• EXERCISE DESCRIPTION: Please write out exactly the lines of the data below from the line holding "brown dumbbell: 4 -> 8" through the line holding "white key: 3 -> 2", and leave out the rest.

• SOURCE MATERIAL:
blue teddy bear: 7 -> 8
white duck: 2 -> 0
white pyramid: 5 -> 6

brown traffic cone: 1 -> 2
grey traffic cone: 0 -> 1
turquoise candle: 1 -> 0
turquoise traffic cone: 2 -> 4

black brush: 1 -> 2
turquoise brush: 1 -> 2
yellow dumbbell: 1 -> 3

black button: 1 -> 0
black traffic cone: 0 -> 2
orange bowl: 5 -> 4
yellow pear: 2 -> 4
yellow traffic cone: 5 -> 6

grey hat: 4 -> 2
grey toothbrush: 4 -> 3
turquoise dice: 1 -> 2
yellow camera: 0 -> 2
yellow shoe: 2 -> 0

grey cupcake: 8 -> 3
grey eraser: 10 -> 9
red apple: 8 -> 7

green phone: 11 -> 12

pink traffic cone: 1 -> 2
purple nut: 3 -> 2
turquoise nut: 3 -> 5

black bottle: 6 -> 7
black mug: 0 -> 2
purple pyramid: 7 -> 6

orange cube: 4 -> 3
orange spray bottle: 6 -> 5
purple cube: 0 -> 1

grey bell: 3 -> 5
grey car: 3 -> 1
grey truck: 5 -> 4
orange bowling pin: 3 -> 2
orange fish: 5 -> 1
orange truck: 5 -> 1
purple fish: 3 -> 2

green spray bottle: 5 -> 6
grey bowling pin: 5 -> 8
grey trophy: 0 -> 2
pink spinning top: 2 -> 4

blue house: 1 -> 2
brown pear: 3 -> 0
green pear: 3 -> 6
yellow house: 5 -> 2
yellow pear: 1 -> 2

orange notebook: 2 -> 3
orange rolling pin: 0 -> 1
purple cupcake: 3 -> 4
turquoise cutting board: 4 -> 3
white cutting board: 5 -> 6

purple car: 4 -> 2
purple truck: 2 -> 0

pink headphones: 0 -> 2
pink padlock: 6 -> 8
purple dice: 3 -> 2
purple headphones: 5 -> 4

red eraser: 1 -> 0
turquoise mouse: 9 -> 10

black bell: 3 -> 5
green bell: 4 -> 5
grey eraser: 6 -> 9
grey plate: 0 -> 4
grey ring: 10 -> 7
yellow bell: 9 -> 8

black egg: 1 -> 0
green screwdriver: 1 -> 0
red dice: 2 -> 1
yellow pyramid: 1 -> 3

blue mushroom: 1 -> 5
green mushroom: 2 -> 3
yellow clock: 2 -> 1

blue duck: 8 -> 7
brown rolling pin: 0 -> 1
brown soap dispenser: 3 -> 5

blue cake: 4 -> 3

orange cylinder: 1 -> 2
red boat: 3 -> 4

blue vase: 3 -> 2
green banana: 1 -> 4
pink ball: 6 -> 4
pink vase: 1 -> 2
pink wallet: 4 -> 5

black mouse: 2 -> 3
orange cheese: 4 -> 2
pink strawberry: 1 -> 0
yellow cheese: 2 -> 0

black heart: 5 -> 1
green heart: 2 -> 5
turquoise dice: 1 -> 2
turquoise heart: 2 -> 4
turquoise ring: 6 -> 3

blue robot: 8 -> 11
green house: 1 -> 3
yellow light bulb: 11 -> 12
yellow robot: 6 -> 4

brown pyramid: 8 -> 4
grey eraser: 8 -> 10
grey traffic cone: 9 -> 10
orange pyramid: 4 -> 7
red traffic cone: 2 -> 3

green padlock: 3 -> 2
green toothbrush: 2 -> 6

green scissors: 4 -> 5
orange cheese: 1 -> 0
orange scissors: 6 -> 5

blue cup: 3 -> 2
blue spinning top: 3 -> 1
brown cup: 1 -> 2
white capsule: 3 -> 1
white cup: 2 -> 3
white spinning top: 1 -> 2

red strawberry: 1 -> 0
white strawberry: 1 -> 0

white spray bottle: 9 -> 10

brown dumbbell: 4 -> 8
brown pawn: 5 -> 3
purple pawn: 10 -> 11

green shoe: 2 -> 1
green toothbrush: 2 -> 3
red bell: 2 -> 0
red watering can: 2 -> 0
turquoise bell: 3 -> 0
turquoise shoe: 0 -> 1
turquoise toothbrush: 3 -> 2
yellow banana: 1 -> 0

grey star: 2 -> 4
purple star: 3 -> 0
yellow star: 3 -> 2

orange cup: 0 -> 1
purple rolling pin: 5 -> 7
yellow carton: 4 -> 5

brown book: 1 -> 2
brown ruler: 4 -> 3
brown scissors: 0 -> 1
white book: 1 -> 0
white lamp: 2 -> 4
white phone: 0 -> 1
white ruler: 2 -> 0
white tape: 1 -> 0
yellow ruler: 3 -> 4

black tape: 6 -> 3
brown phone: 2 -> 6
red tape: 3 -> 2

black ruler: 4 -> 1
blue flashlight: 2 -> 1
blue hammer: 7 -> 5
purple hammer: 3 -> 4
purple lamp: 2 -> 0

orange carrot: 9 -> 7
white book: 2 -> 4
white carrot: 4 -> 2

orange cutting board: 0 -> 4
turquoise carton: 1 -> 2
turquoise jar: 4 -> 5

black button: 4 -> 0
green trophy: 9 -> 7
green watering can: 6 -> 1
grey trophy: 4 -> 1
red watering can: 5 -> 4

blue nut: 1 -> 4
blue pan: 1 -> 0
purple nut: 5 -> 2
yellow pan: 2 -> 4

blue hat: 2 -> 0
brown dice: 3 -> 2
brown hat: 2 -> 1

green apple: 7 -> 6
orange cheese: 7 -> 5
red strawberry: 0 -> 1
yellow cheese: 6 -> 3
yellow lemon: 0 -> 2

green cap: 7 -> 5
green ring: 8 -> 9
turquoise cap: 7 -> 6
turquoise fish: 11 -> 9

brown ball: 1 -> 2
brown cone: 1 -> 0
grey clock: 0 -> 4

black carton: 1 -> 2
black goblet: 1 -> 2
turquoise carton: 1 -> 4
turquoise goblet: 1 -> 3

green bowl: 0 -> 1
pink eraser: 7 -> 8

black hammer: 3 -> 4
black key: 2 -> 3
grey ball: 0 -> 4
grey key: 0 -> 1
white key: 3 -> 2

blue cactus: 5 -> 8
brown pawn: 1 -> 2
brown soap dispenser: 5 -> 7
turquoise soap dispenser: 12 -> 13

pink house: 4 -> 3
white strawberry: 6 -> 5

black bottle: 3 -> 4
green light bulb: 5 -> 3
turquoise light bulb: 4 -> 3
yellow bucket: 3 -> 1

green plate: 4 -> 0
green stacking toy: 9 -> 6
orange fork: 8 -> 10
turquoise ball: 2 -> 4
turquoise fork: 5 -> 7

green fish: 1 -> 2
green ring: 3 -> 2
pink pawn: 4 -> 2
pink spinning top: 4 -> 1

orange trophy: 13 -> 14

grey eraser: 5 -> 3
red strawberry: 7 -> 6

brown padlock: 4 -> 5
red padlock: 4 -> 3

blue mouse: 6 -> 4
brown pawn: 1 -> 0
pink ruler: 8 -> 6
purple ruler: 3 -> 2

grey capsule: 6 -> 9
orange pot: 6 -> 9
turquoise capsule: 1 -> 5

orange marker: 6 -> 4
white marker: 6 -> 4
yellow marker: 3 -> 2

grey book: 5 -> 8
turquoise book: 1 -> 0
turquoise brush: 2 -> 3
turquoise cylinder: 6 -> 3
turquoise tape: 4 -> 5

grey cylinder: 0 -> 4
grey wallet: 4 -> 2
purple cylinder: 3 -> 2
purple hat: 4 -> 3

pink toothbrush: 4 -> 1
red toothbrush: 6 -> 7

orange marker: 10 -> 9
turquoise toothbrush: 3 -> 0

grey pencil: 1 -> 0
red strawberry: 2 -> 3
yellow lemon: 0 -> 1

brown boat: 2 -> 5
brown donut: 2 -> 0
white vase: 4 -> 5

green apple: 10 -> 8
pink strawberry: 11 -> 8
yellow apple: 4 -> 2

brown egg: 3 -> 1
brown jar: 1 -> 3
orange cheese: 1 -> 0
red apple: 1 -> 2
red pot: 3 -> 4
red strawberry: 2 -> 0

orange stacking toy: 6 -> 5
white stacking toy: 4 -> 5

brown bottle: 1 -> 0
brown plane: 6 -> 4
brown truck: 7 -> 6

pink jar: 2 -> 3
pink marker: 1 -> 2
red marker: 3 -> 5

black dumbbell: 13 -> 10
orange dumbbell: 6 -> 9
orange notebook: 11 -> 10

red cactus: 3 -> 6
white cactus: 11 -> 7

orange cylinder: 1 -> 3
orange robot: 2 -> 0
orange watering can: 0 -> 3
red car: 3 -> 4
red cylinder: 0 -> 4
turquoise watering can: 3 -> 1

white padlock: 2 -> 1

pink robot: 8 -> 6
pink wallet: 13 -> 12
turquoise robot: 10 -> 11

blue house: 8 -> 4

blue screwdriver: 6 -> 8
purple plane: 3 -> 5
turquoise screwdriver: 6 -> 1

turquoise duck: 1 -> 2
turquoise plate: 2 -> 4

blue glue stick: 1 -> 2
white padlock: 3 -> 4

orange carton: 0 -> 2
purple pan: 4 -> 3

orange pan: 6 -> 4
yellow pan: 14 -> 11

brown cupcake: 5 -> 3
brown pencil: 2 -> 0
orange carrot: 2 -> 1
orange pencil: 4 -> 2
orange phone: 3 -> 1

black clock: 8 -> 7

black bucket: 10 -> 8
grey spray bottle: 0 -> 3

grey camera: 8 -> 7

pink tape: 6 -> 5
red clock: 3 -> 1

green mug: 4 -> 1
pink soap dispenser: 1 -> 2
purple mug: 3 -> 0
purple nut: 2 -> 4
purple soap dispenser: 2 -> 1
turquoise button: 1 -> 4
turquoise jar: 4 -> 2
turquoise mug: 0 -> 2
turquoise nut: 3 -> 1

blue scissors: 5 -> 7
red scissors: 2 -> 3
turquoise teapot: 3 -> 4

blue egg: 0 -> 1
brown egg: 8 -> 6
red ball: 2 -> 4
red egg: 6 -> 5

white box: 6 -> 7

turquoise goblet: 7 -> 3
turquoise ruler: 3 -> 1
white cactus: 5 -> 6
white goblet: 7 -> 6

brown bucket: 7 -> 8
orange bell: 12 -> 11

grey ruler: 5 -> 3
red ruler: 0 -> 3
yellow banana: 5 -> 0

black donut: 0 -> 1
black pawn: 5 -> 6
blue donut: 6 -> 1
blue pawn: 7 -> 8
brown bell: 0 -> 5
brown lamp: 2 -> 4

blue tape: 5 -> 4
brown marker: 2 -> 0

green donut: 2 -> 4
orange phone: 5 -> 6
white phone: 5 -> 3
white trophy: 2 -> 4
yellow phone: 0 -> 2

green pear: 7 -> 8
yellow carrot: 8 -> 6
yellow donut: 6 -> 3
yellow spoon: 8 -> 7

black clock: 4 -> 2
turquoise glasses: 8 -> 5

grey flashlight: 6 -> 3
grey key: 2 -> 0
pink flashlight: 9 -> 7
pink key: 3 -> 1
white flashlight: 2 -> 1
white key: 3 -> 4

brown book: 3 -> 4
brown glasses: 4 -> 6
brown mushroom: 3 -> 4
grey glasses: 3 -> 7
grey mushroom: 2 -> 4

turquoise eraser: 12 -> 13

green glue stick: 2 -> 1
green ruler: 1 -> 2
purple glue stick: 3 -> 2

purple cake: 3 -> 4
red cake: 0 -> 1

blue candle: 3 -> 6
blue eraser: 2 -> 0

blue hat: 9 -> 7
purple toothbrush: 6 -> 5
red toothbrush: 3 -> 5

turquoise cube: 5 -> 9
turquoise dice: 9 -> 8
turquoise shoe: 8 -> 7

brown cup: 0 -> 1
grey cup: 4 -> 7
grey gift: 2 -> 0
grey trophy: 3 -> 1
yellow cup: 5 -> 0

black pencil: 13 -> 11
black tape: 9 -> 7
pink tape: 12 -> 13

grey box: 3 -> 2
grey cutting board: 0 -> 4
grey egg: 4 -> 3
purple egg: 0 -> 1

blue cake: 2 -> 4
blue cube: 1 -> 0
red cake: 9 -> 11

• WORKED SOLUTION:
brown dumbbell: 4 -> 8
brown pawn: 5 -> 3
purple pawn: 10 -> 11

green shoe: 2 -> 1
green toothbrush: 2 -> 3
red bell: 2 -> 0
red watering can: 2 -> 0
turquoise bell: 3 -> 0
turquoise shoe: 0 -> 1
turquoise toothbrush: 3 -> 2
yellow banana: 1 -> 0

grey star: 2 -> 4
purple star: 3 -> 0
yellow star: 3 -> 2

orange cup: 0 -> 1
purple rolling pin: 5 -> 7
yellow carton: 4 -> 5

brown book: 1 -> 2
brown ruler: 4 -> 3
brown scissors: 0 -> 1
white book: 1 -> 0
white lamp: 2 -> 4
white phone: 0 -> 1
white ruler: 2 -> 0
white tape: 1 -> 0
yellow ruler: 3 -> 4

black tape: 6 -> 3
brown phone: 2 -> 6
red tape: 3 -> 2

black ruler: 4 -> 1
blue flashlight: 2 -> 1
blue hammer: 7 -> 5
purple hammer: 3 -> 4
purple lamp: 2 -> 0

orange carrot: 9 -> 7
white book: 2 -> 4
white carrot: 4 -> 2

orange cutting board: 0 -> 4
turquoise carton: 1 -> 2
turquoise jar: 4 -> 5

black button: 4 -> 0
green trophy: 9 -> 7
green watering can: 6 -> 1
grey trophy: 4 -> 1
red watering can: 5 -> 4

blue nut: 1 -> 4
blue pan: 1 -> 0
purple nut: 5 -> 2
yellow pan: 2 -> 4

blue hat: 2 -> 0
brown dice: 3 -> 2
brown hat: 2 -> 1

green apple: 7 -> 6
orange cheese: 7 -> 5
red strawberry: 0 -> 1
yellow cheese: 6 -> 3
yellow lemon: 0 -> 2

green cap: 7 -> 5
green ring: 8 -> 9
turquoise cap: 7 -> 6
turquoise fish: 11 -> 9

brown ball: 1 -> 2
brown cone: 1 -> 0
grey clock: 0 -> 4

black carton: 1 -> 2
black goblet: 1 -> 2
turquoise carton: 1 -> 4
turquoise goblet: 1 -> 3

green bowl: 0 -> 1
pink eraser: 7 -> 8

black hammer: 3 -> 4
black key: 2 -> 3
grey ball: 0 -> 4
grey key: 0 -> 1
white key: 3 -> 2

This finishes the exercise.